* [Exercise prompt]: Pull out every line in the entries below that contains the word "cabinetry", matching case exactly.
** BEGIN Rows **
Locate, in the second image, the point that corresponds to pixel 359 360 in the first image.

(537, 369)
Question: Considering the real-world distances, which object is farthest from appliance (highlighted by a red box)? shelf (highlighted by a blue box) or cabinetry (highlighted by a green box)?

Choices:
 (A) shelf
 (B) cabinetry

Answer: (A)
** END Rows **
** BEGIN Rows **
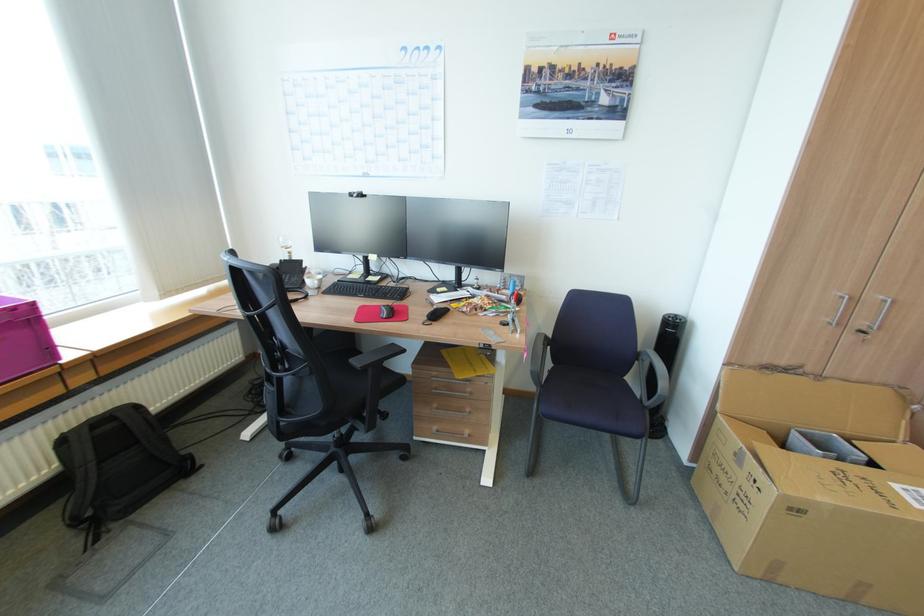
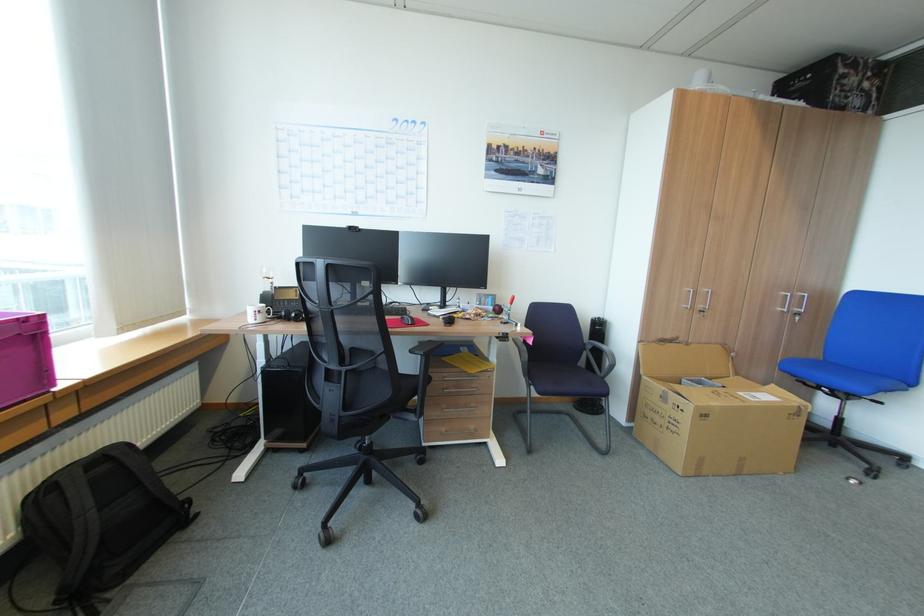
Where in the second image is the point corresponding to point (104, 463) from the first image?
** END Rows **
* [Response below]:
Question: Considering the real-world distances, which object is farthest from appliance (highlighted by a red box)? shelf (highlighted by a blue box) or cabinetry (highlighted by a green box)?
 (B) cabinetry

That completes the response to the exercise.